▸ **Exercise inputs**
-------

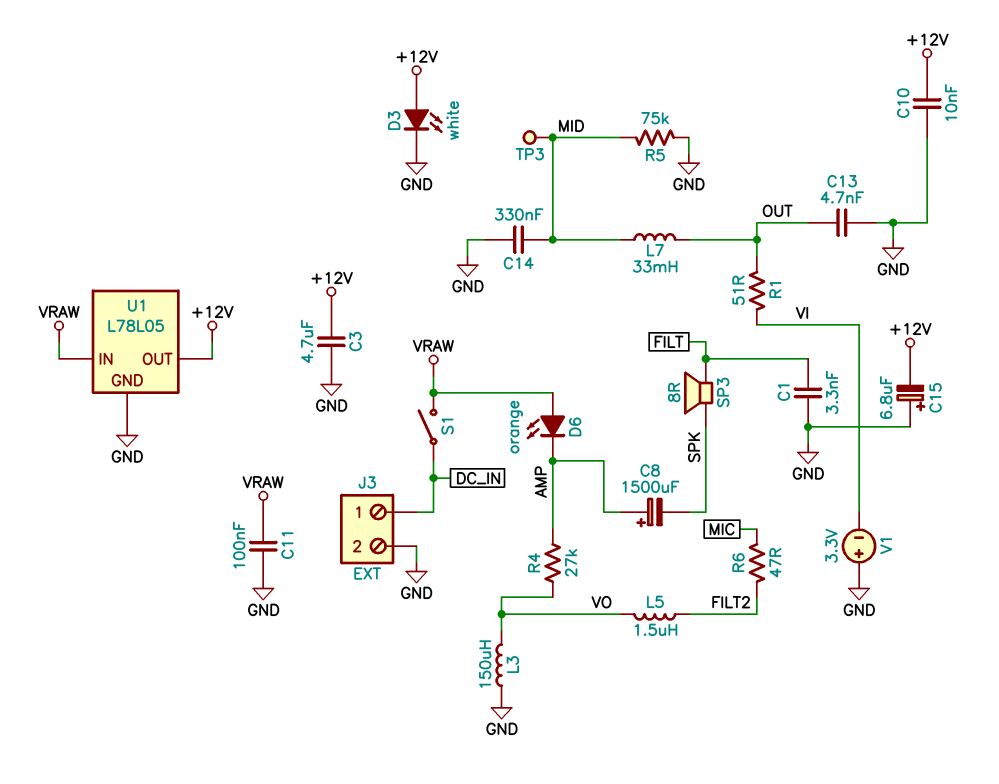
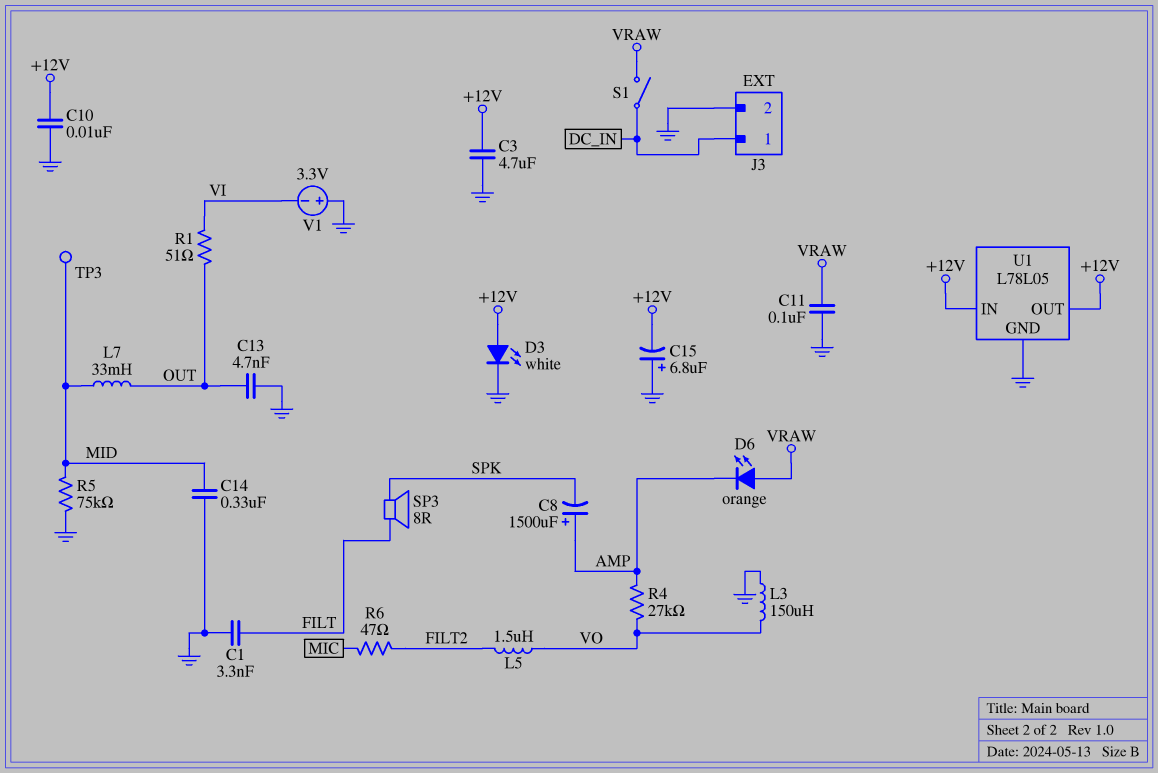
U1 pin IN: VRAW -> +12V

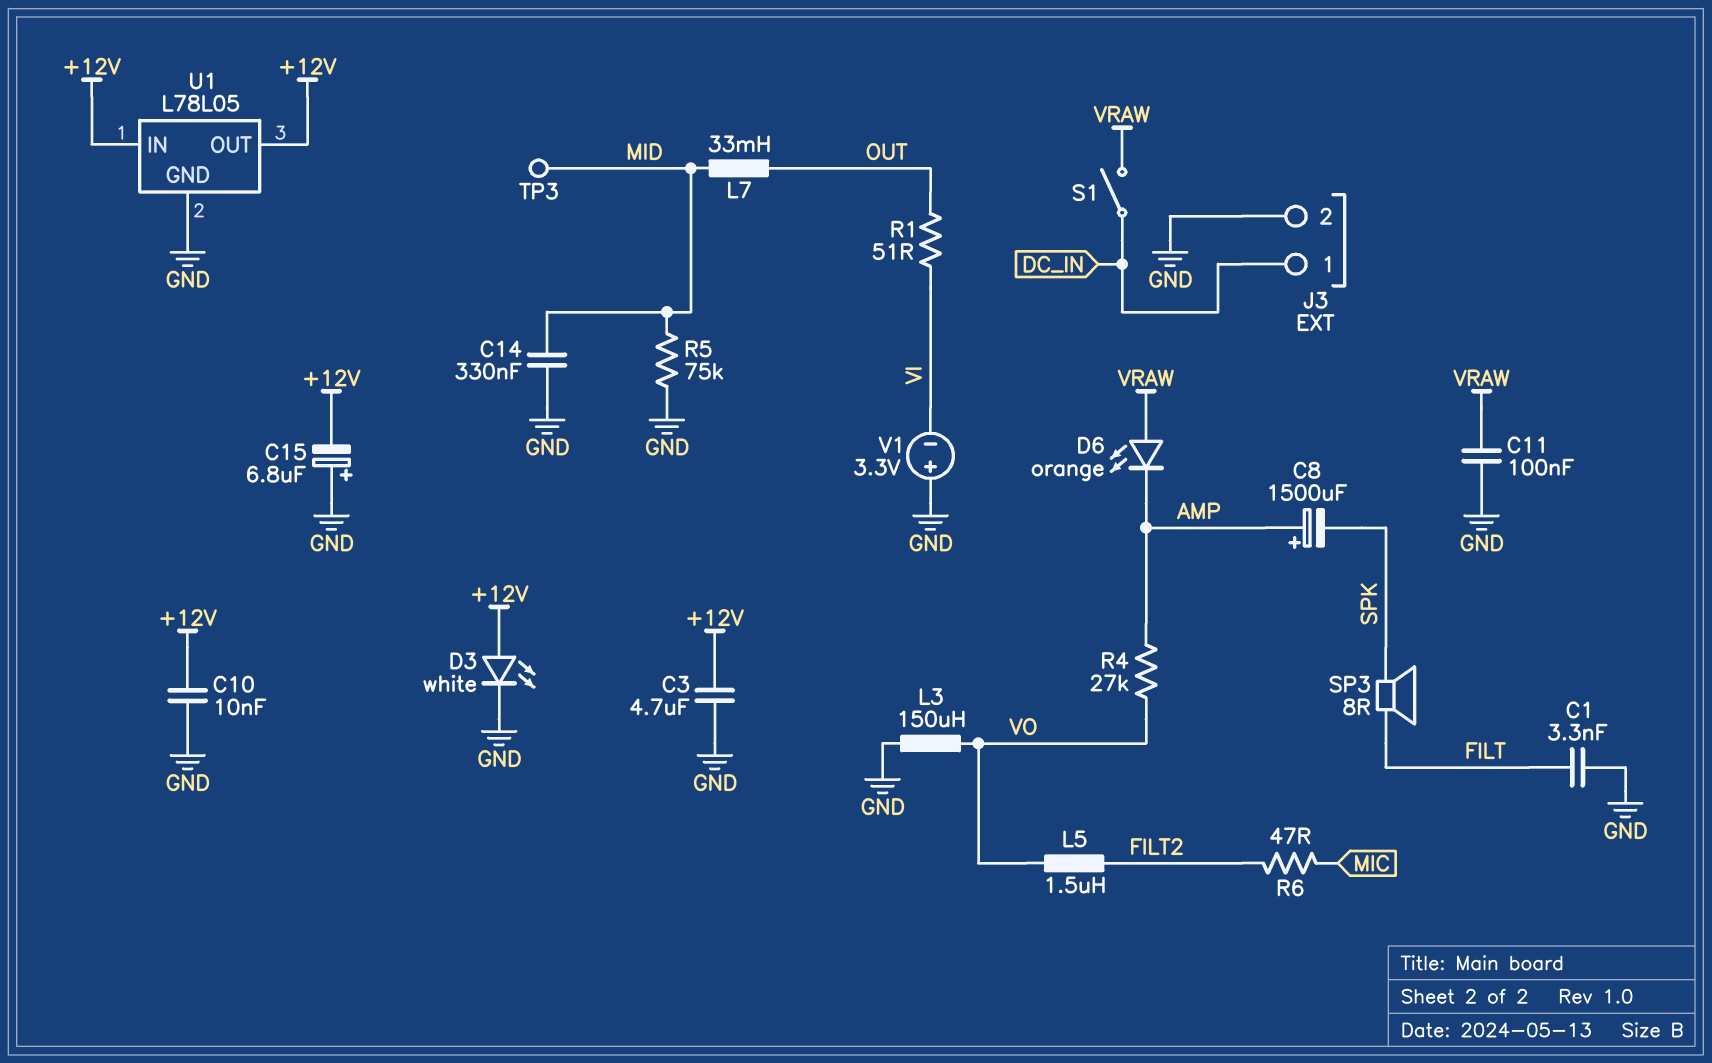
C13: 4.7nF (GND, OUT) -> none

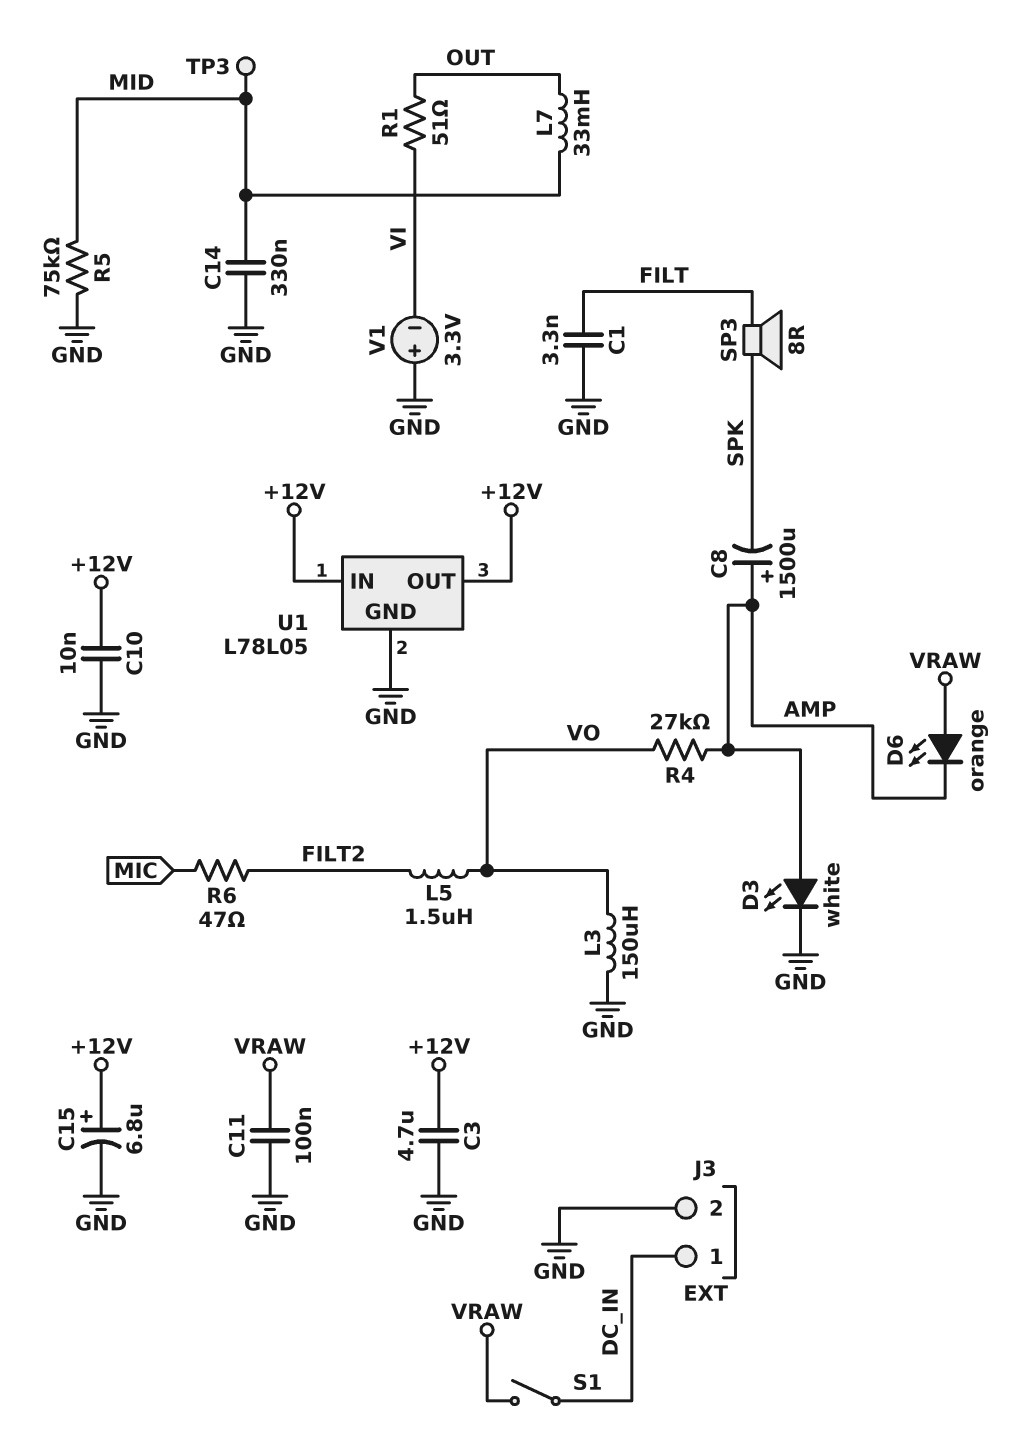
C15: 6.8uF (plus GND, minus +12V) -> 6.8uF (plus +12V, minus GND)
D3: LED white (A +12V, K GND) -> LED white (A AMP, K GND)

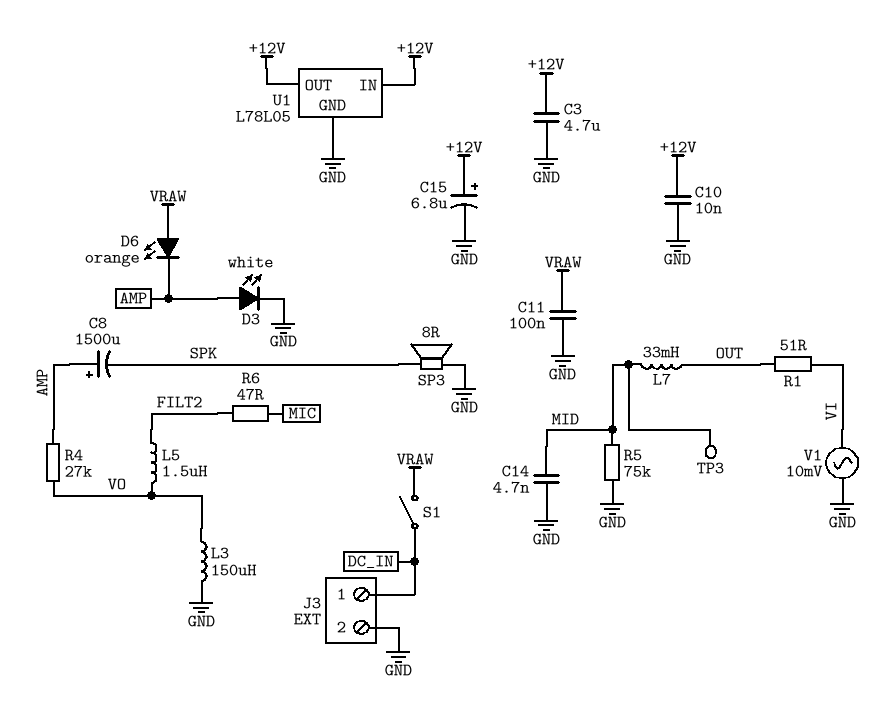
C1: 3.3nF (FILT, GND) -> none
C14: 330nF (GND, MID) -> 4.7nF (GND, MID)
SP3: speaker 8R (FILT, SPK) -> speaker 8R (GND, SPK)
V1: 3.3V (plus GND, minus VI) -> AC 10mV (GND, VI)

-------

▸ **Exercise description**
Which of the lines in the material above contain "plus"? Copy each one out.

▸ **Answer to the problem**
C15: 6.8uF (plus GND, minus +12V) -> 6.8uF (plus +12V, minus GND)
V1: 3.3V (plus GND, minus VI) -> AC 10mV (GND, VI)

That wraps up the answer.